Pull every line with "plate" from the data below and copy it.

SOURCE DATA:
+ + + + + + +
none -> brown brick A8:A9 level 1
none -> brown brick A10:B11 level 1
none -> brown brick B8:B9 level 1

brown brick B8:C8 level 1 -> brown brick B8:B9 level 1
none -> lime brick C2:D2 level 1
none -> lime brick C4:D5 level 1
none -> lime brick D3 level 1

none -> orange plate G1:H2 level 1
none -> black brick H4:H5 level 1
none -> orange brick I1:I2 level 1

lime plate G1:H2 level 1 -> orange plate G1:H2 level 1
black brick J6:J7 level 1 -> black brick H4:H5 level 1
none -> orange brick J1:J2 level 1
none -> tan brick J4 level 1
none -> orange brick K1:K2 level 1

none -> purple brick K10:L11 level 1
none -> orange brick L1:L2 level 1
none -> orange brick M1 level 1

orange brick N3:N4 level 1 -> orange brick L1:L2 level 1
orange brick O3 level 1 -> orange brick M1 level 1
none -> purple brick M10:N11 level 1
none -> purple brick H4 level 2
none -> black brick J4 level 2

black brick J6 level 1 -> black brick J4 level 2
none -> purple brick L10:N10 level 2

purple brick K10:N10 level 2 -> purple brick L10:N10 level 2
+ + + + + + +
OUTPUT:
none -> orange plate G1:H2 level 1
lime plate G1:H2 level 1 -> orange plate G1:H2 level 1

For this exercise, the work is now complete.